--- Directions ---
Copy every line from the one containing "R2: 6.8k (GND, U1/MCLR) -> 51k (GND, U1/MCLR)" through the last line of the records below, both included, and nothing else.

(Source data)
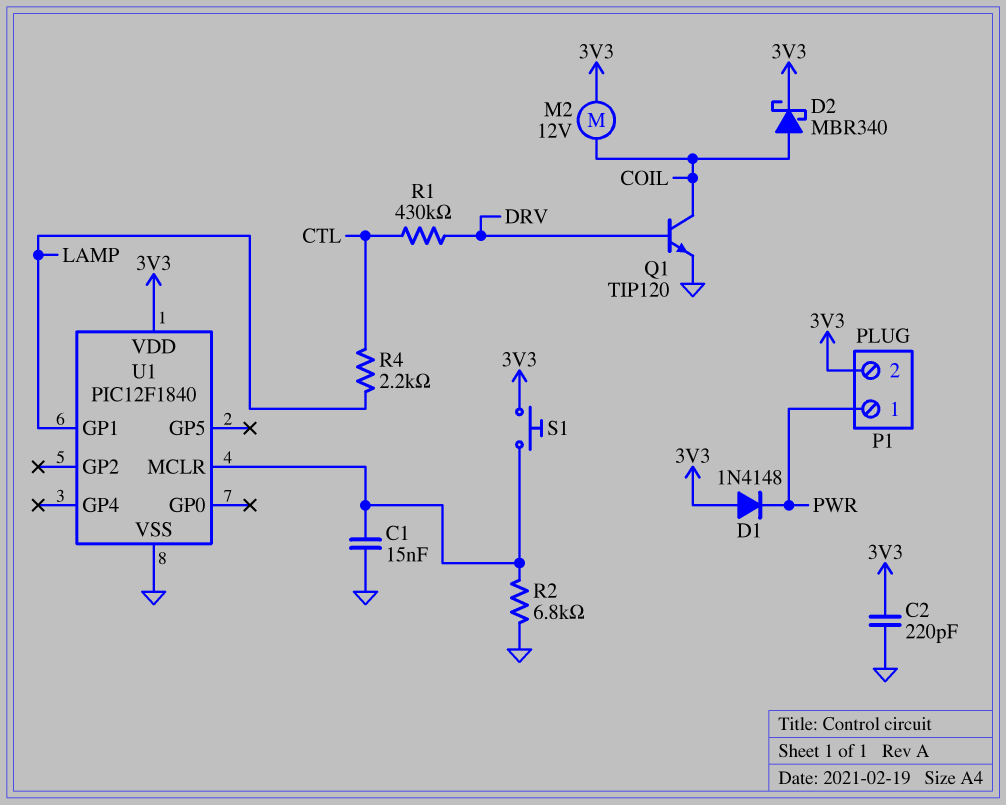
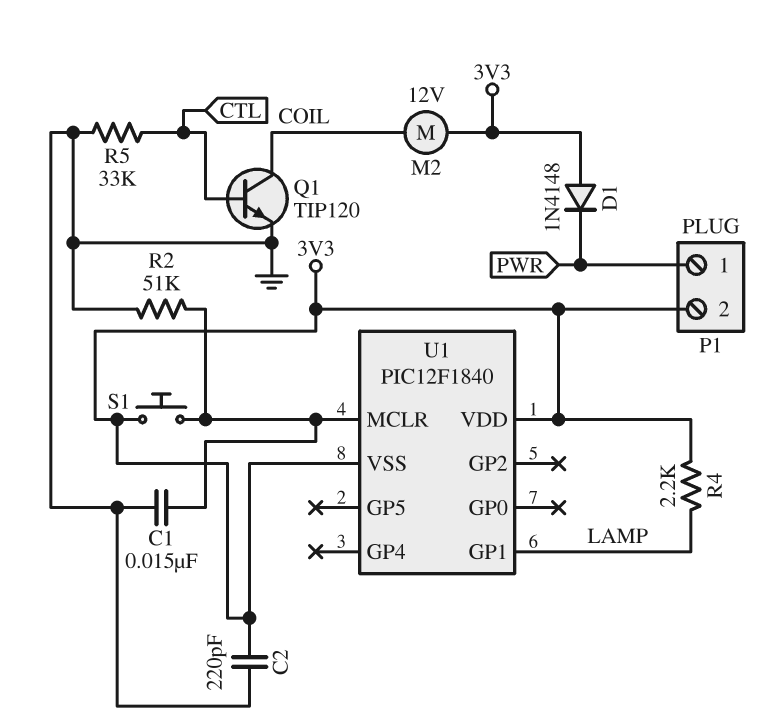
D2: schottky MBR340 (A COIL, K 3V3) -> none
Q1: NPN TIP120 (B DRV, C COIL, E GND) -> NPN TIP120 (B CTL, C COIL, E GND)
R1: 430k (CTL, DRV) -> none
R2: 6.8k (GND, U1/MCLR) -> 51k (GND, U1/MCLR)
R4: 2.2k (CTL, LAMP) -> 2.2k (3V3, LAMP)
R5: none -> 33k (CTL, GND)
U1 pin VSS: GND -> 3V3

--- Your solution ---
R2: 6.8k (GND, U1/MCLR) -> 51k (GND, U1/MCLR)
R4: 2.2k (CTL, LAMP) -> 2.2k (3V3, LAMP)
R5: none -> 33k (CTL, GND)
U1 pin VSS: GND -> 3V3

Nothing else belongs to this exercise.